> _WHAT IS BEING ASKED_
Pull out each line of the listing below that includes the string "major".

━━ RECORDED DATA ━━

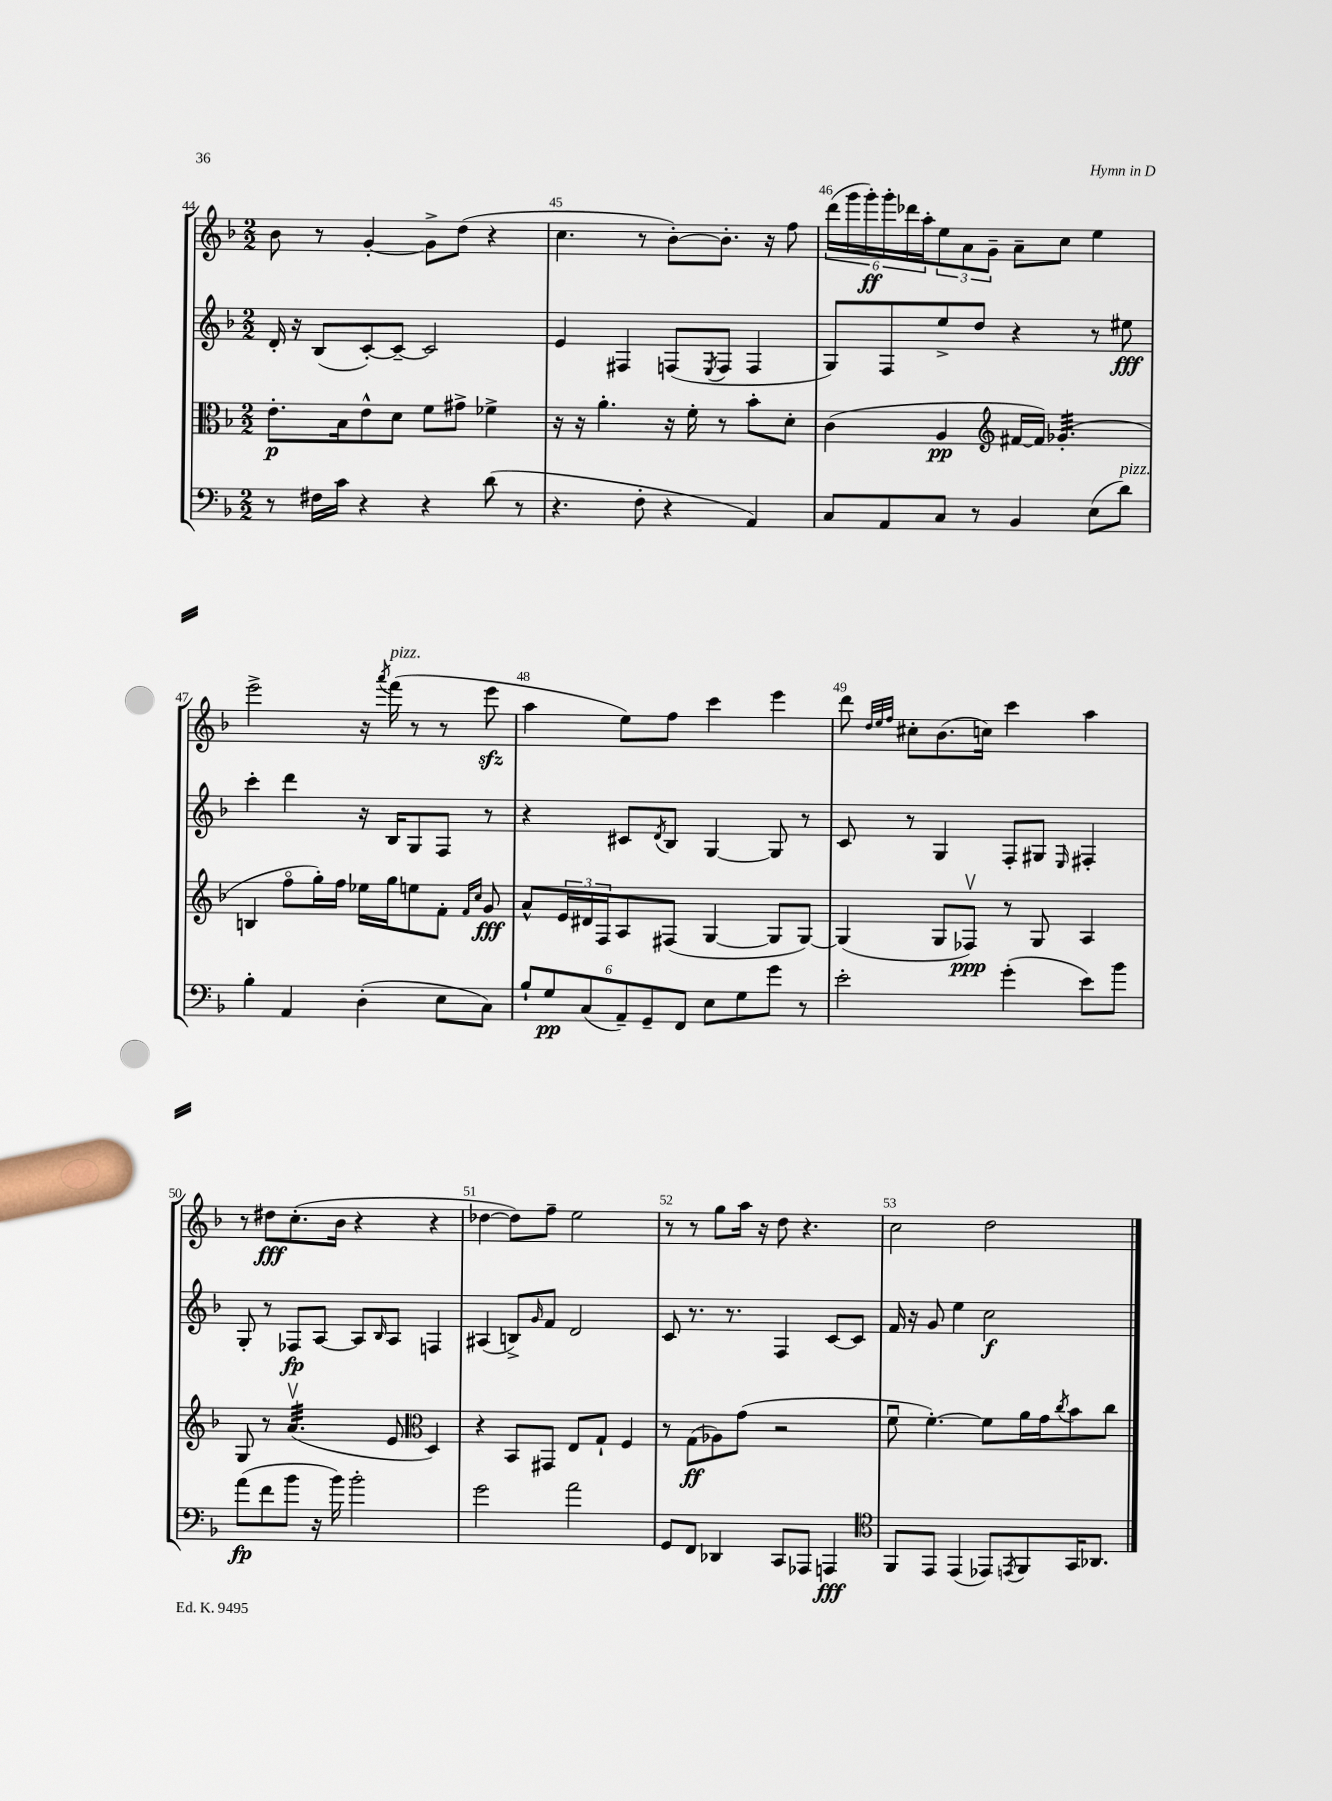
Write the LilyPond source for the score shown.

<<
\new StaffGroup <<
\new Staff = "s0" {
    \clef treble \key f \major \numericTimeSignature \time 2/2
    bes'8 r8 g'4~-. g'8-> d''8( r4 |
    c''4. r8 bes'8~-.) bes'8.-. r16 f''8 |
    \tuplet 6/4 { d'''16( g'''16 g'''16-.\ff) g'''16-. des'''16 a''16-. } \tuplet 3/2 { e''8 a'8 g'8-- } a'8-- c''8 e''4 |
    e'''2-> r16 \acciaccatura { a'''8 } f'''16^\markup { \italic "pizz." }( r8 r8 e'''8\sfz |
    a''4 e''8) f''8 c'''4 e'''4 |
    d'''8 \grace { d''32 e''32 f''32 } cis''8-. bes'8.( c''16) c'''4 a''4 |
    r8 dis''8\fff c''8.-.( bes'16 r4 r4 |
    des''4~ des''8) f''8-- e''2 |
    r8 r8 g''8 a''16 r16 d''8 r4. |
    c''2 d''2 \bar "|." |
}
\new Staff = "s1" {
    \clef treble \key f \major \numericTimeSignature \time 2/2
    d'16-. r16 bes8( c'8~-.) c'8~-- c'2 |
    e'4 fis4 f8( \acciaccatura { e8 } f8 f4 |
    g8) f8 e''8-> d''8 r4 r8 eis''8\fff |
    c'''4-. d'''4 r16 bes16 g8 f8 r8 |
    r4 cis'8 \acciaccatura { d'8 } bes8 g4~ g8 r8 |
    c'8 r8 g4 f8-. gis8 \grace { e16 } fis4-. |
    g8-. r8 fes8\fp a8~ a8 \grace { bes16 } a8 f4 |
    ais4( b8->) \grace { g'16 } f'8 d'2 |
    c'8 r8. r8. f4 c'8~ c'8 |
    f'16 r16 g'8 e''4 c''2\f \bar "|." |
}
\new Staff = "s2" {
    \clef alto \key f \major \numericTimeSignature \time 2/2
    e'8.-.\p bes16 e'8-^ d'8 f'8 gis'8-> fes'4-> |
    r16 r16 a'4.-. r16 f'16-. r8 bes'8-. d'8-. |
    c'4( a4\pp \clef treble fis'16~ fis'16) ges'4.:32-.( |
    b4 f''8\flageolet g''16-.) f''16 ees''16 g''16 e''8 f'8-. \grace { f'16 c''16 } g'8\fff |
    a'8-^ \tuplet 3/2 { e'16 dis'16 f16 } a8 fis8( g4~ g8 g8~) |
    g4( g8 fes8\upbow\ppp) r8 g8 a4 |
    g8 r8 a'4.:32\upbow( e'8 \clef alto d4) |
    r4 bes,8 gis,8 e8 g8-! f4 |
    r8 g8\ff( aes8) g'8( r2 |
    f'8\downbow f'4.~-.) f'8 a'16 g'16 \acciaccatura { c''8 } bes'8 c''8 \bar "|." |
}
\new Staff = "s3" {
    \clef bass \key f \major \numericTimeSignature \time 2/2
    r8 fis16 c'16 r4 r4 d'8( r8 |
    r4. f8-. r4 a,4) |
    c8 a,8 c8 r8 bes,4 e8( d'8^\markup { \italic "pizz." }) |
    bes4-. a,4 d4-.( e8 c8) |
    \tuplet 6/4 { bes8-! g8\pp c8( a,8--) g,8-- f,8 } e8 g8 g'8 r8 |
    e'2-. g'4-.( e'8) bes'8 |
    a'8\fp( f'8 bes'8 r16 bes'16) bes'2-. |
    g'2 a'2 |
    g,8 f,8 des,4 c,8 aes,,8 a,,4\fff |
    \clef tenor f,8 e,8 e,4( ees,8) \acciaccatura { e,8 } f,8 g,16 aes,8. \bar "|." |
}
>>
>>
\layout { \context { \Score currentBarNumber = #44 \override BarNumber.break-visibility = ##(#f #t #t) barNumberVisibility = #all-bar-numbers-visible } }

━━━

> _RESPONSE_
    \clef treble \key f \major \numericTimeSignature \time 2/2
    \clef treble \key f \major \numericTimeSignature \time 2/2
    \clef alto \key f \major \numericTimeSignature \time 2/2
    \clef bass \key f \major \numericTimeSignature \time 2/2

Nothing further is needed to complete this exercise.